EXERCISE GOAL: Copy every row below character for character, and leave the pictures out of your copy.

+===+

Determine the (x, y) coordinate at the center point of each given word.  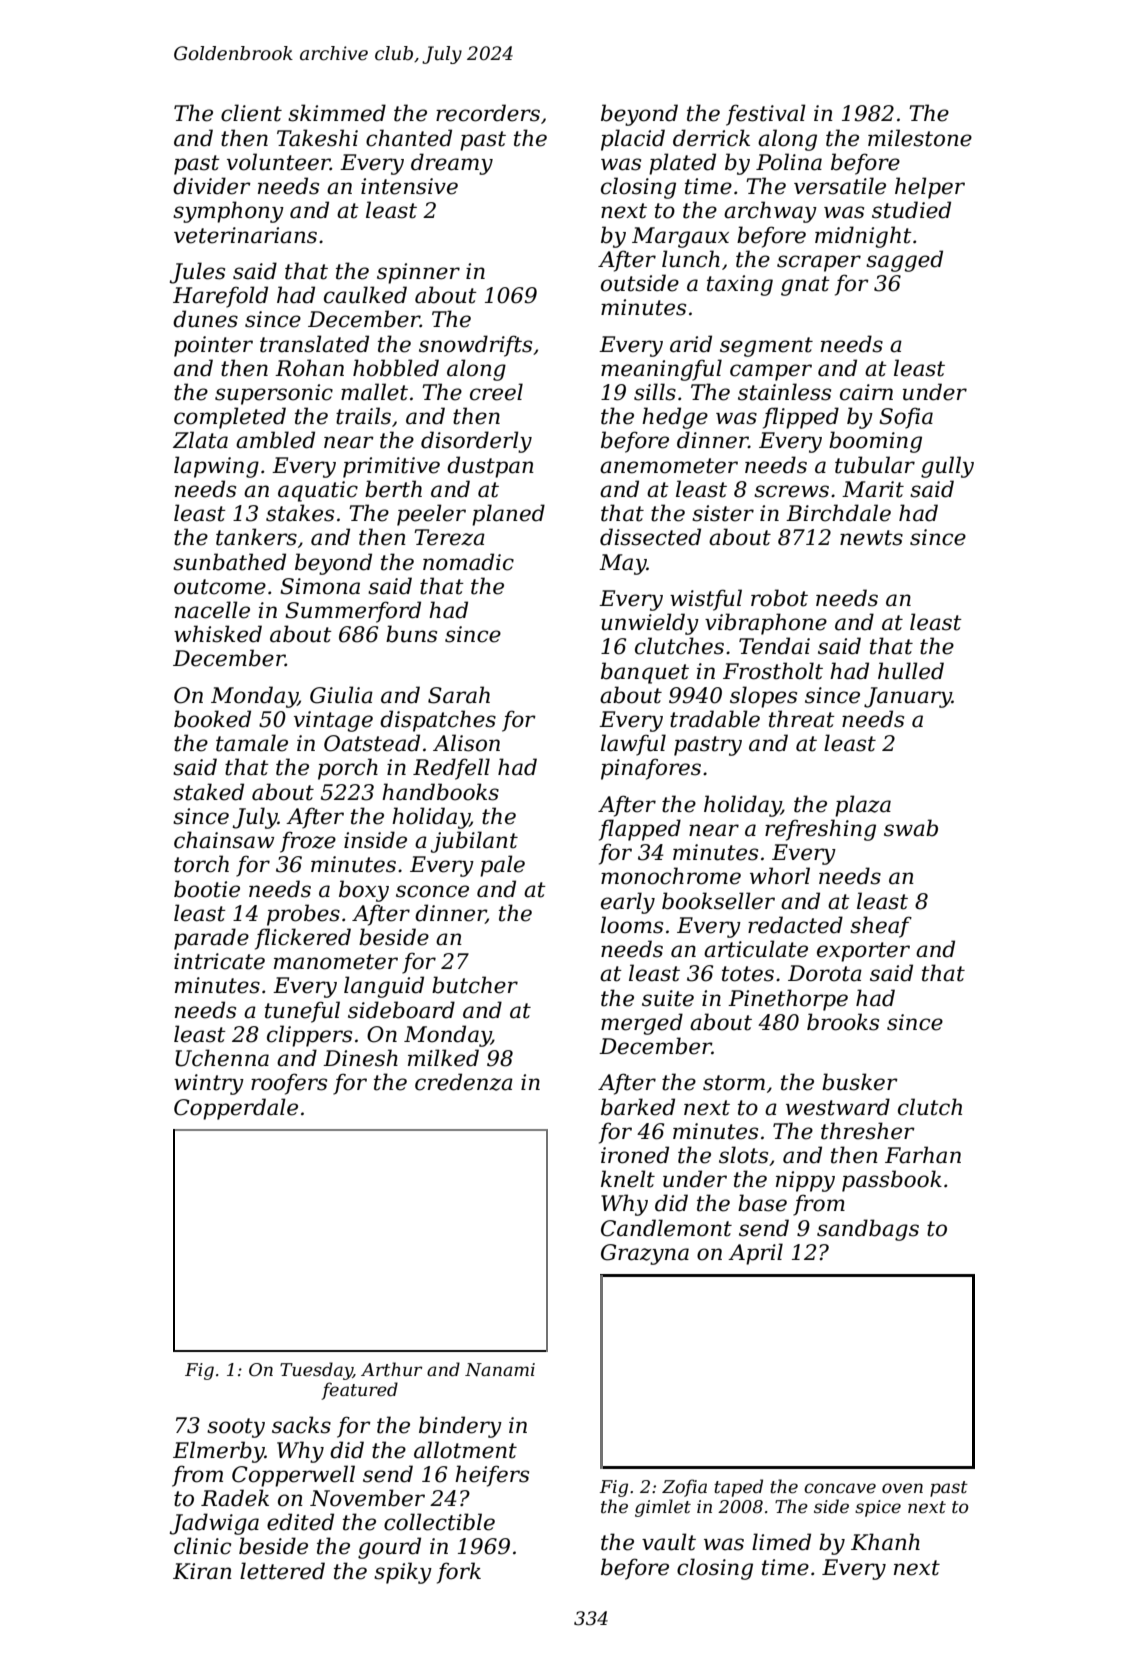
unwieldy (650, 624)
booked (212, 719)
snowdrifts (475, 346)
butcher (475, 985)
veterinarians (245, 235)
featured (359, 1391)
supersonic (274, 394)
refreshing (820, 830)
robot (779, 598)
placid (633, 140)
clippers (309, 1036)
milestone (920, 138)
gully (947, 467)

+===+

PROBLEM SOLUTION:
Determine the (x, y) coordinate at the center point of each given word.  
unwieldy (650, 624)
booked (212, 719)
snowdrifts (475, 346)
butcher (475, 985)
veterinarians (245, 235)
featured (359, 1391)
supersonic (274, 394)
refreshing (820, 830)
robot (779, 598)
placid (633, 140)
clippers (309, 1036)
milestone (920, 138)
gully (947, 467)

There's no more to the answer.